Output the lines of the entries below beginning at the one with "red toothbrush: 5 -> 0" and ending with the last, exactly as written and without pictures.

[Items from a dataset]
○ ○ ○

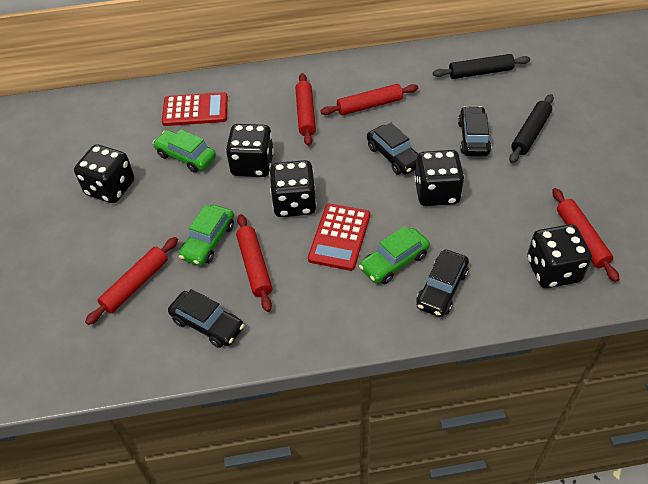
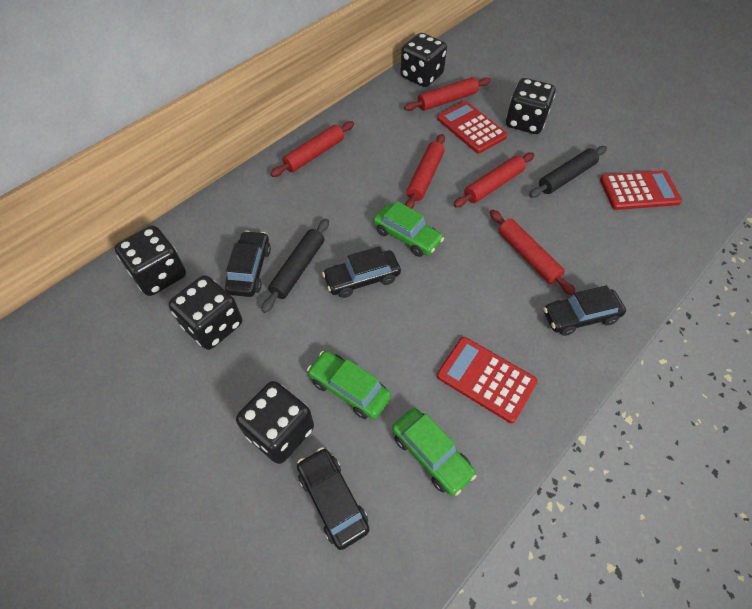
red calculator: 2 -> 3

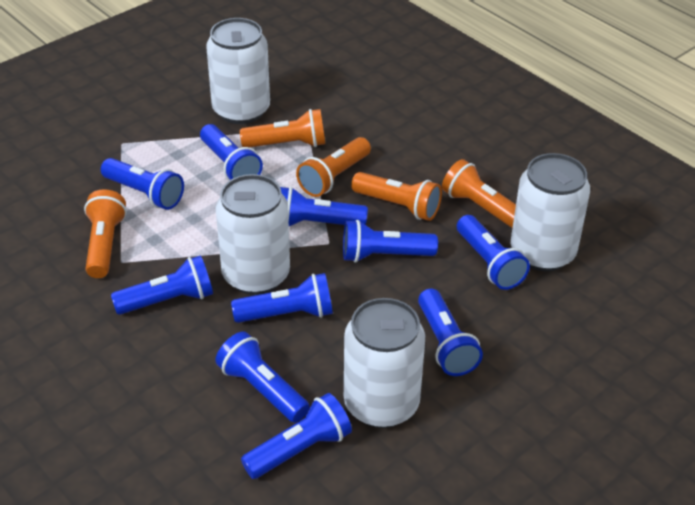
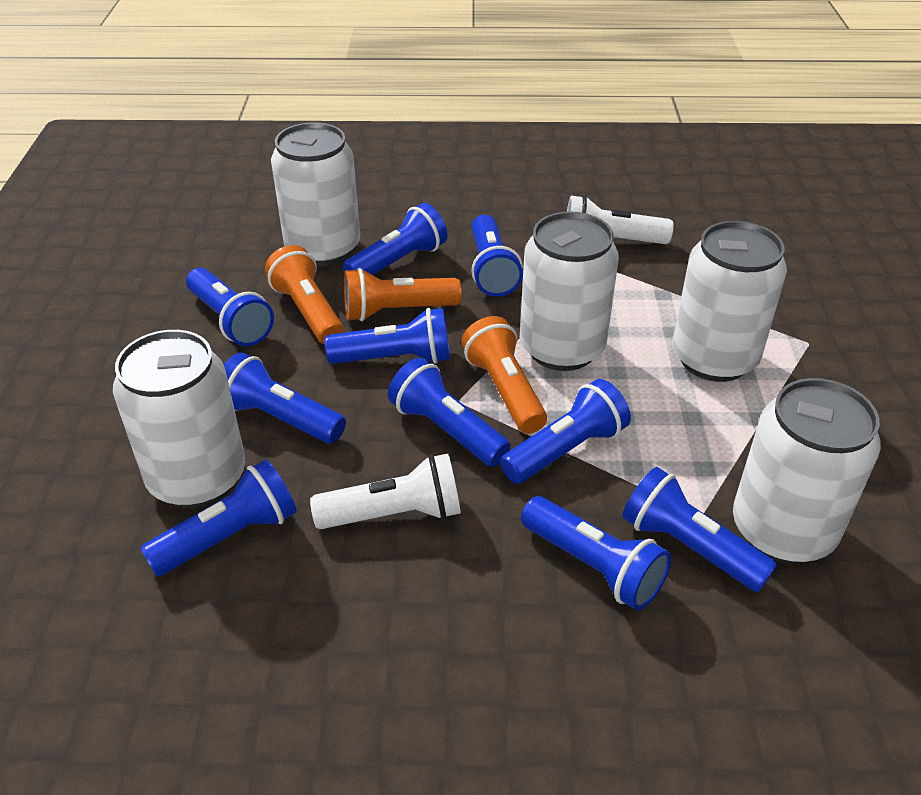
orange flashlight: 5 -> 3
white can: 4 -> 5
white flashlight: 0 -> 2

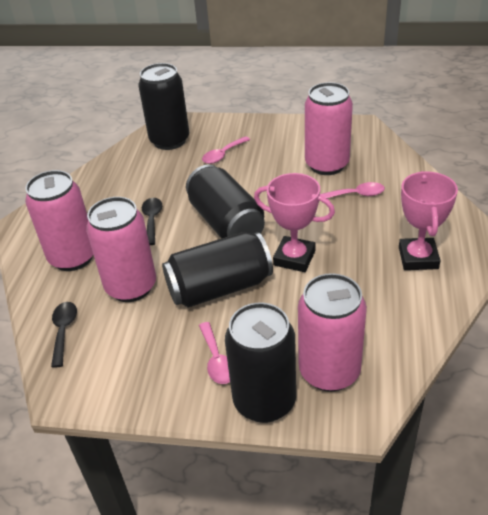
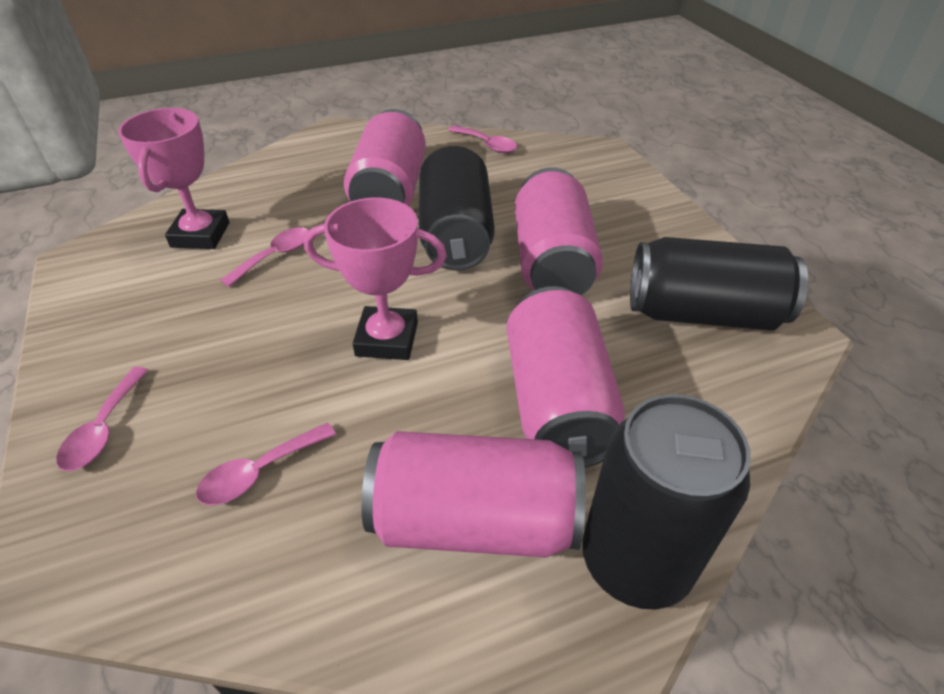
black can: 4 -> 3
black spoon: 2 -> 0
pink spoon: 3 -> 4

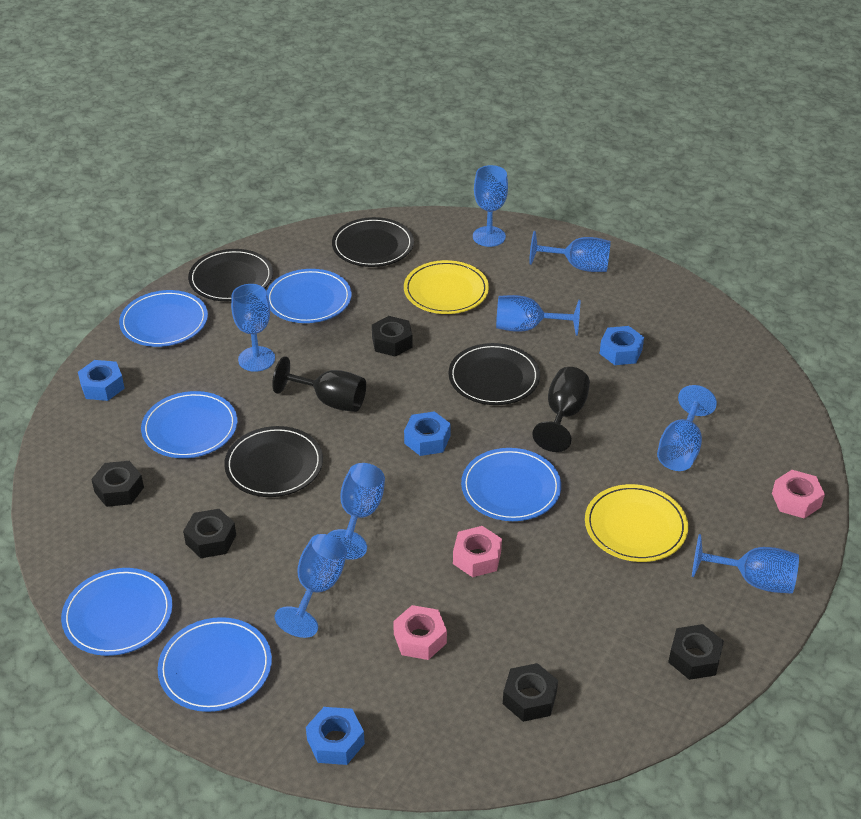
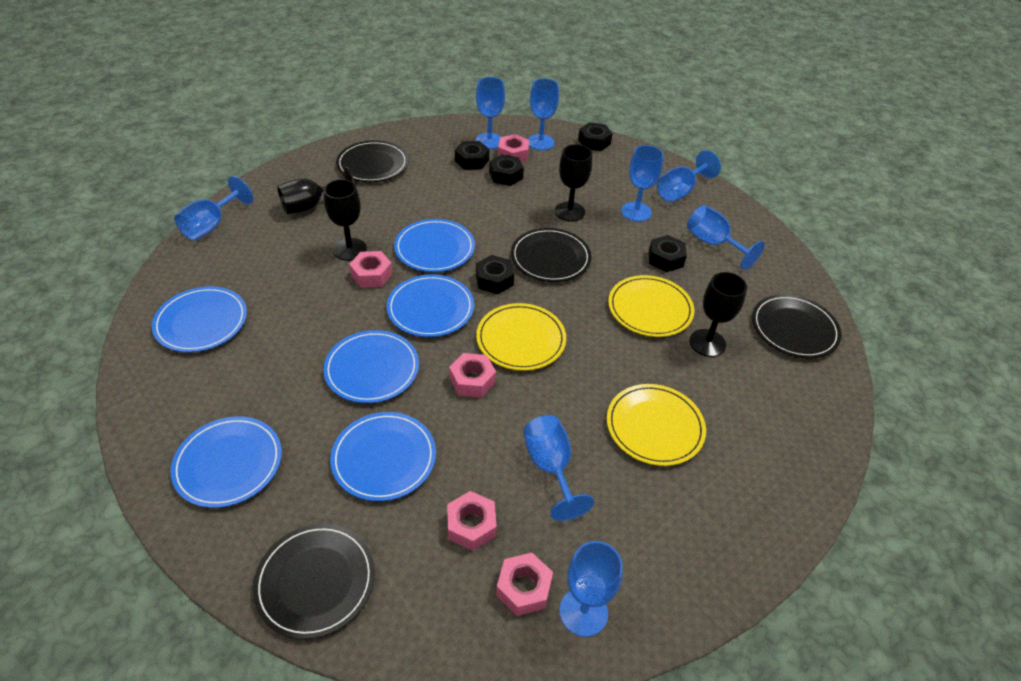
black goblet: 2 -> 4
blue nut: 4 -> 0
pink nut: 3 -> 5
yellow plate: 2 -> 3

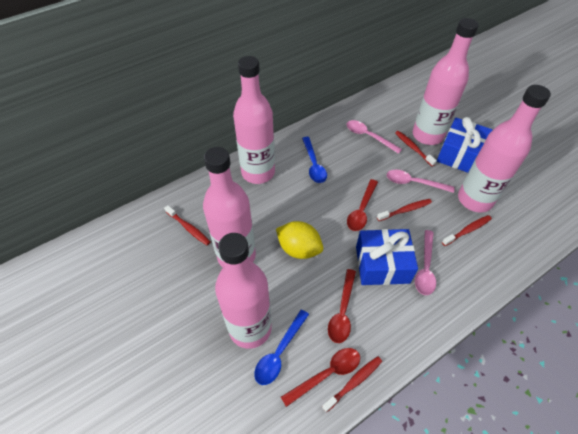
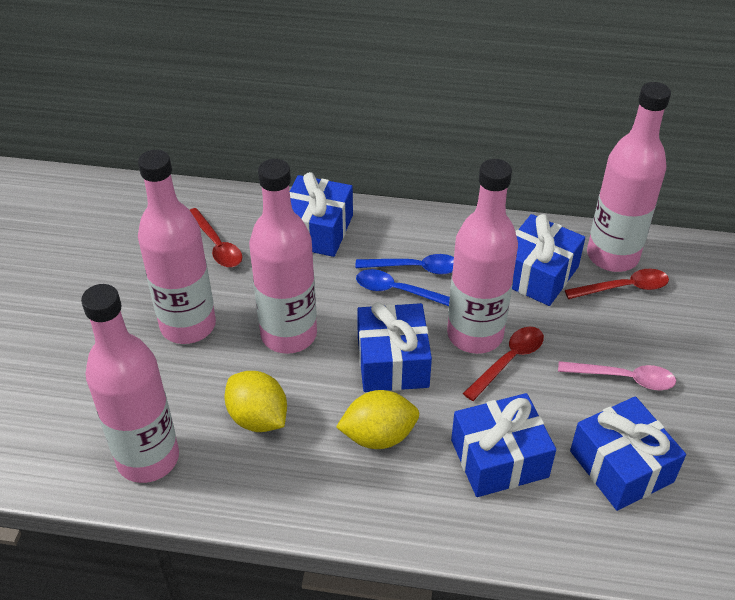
blue gift: 2 -> 5
pink spoon: 3 -> 1
red toothbrush: 5 -> 0
yellow lemon: 1 -> 2

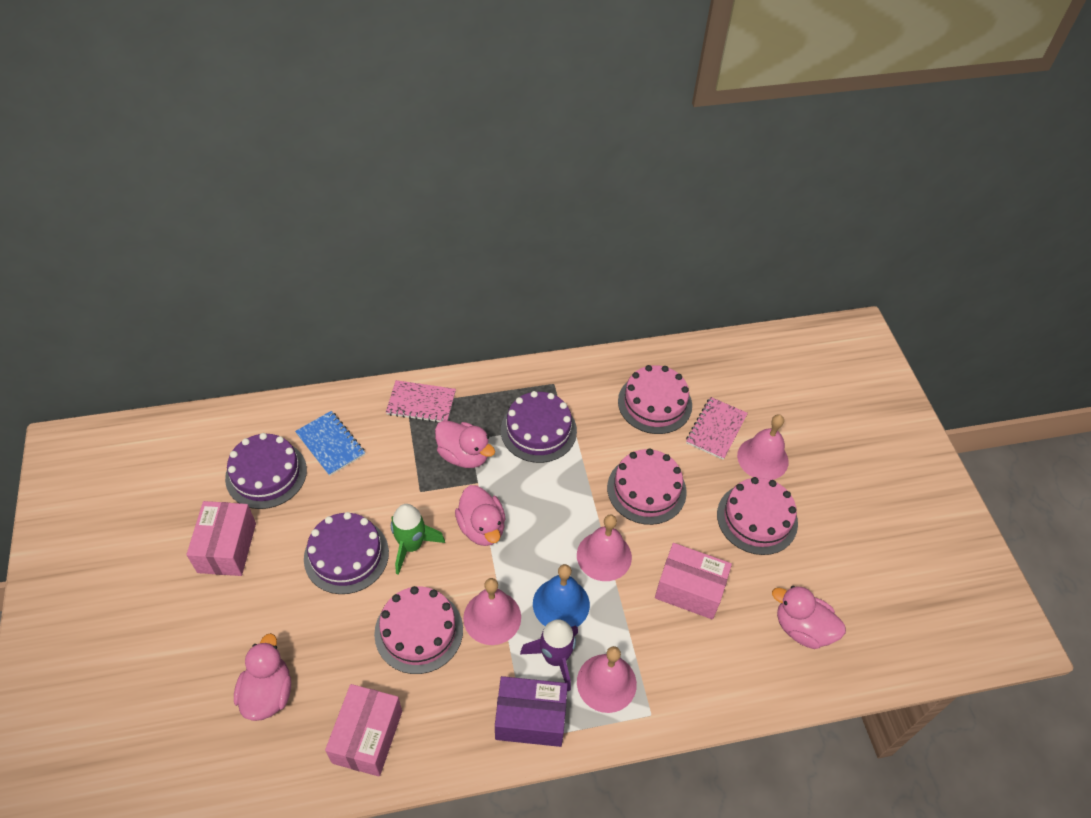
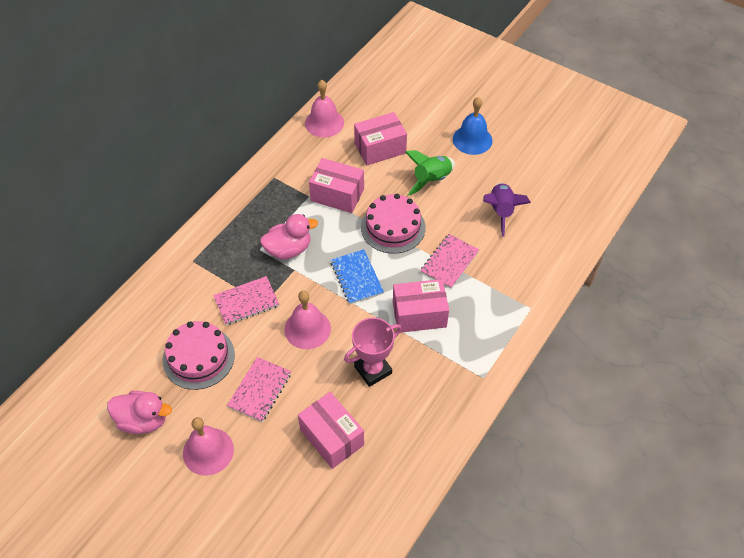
pink bell: 4 -> 3
pink box: 3 -> 4
pink cake: 4 -> 2
pink duck: 4 -> 2
pink notebook: 2 -> 3
pink trophy: 0 -> 1
purple box: 1 -> 0
purple cake: 3 -> 0

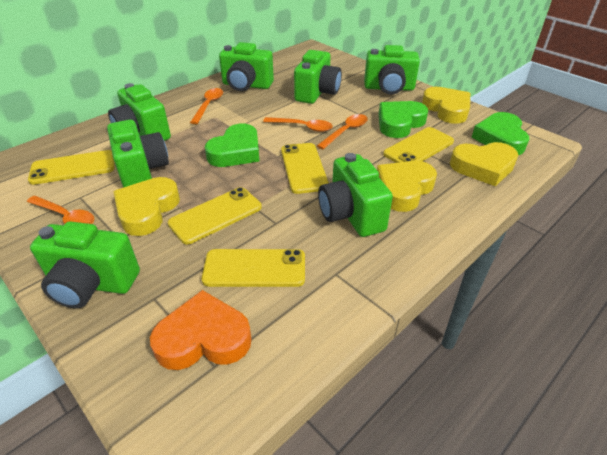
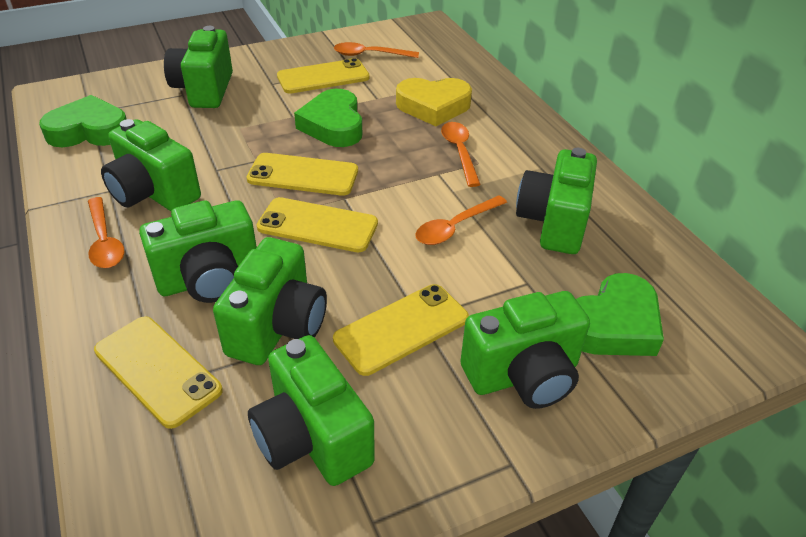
orange heart: 1 -> 0
yellow heart: 4 -> 1

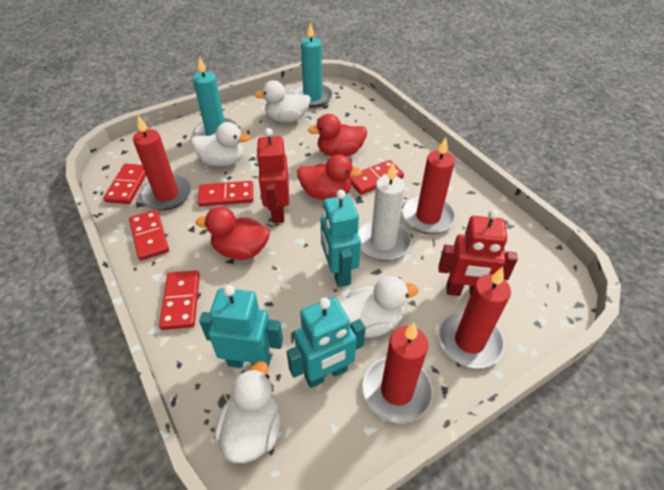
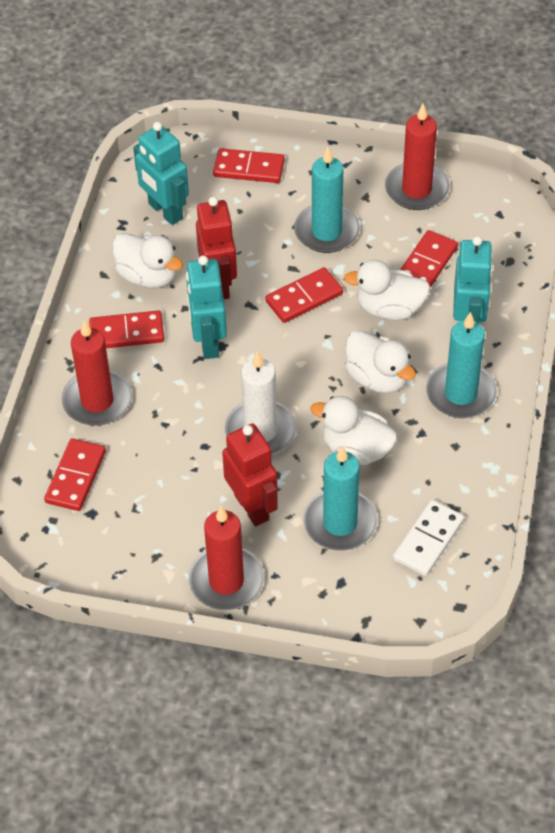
red candle: 4 -> 3
red duck: 3 -> 0
turquoise candle: 2 -> 3
white domino: 0 -> 1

○ ○ ○

_Your solution:_
red toothbrush: 5 -> 0
yellow lemon: 1 -> 2

pink bell: 4 -> 3
pink box: 3 -> 4
pink cake: 4 -> 2
pink duck: 4 -> 2
pink notebook: 2 -> 3
pink trophy: 0 -> 1
purple box: 1 -> 0
purple cake: 3 -> 0

orange heart: 1 -> 0
yellow heart: 4 -> 1

red candle: 4 -> 3
red duck: 3 -> 0
turquoise candle: 2 -> 3
white domino: 0 -> 1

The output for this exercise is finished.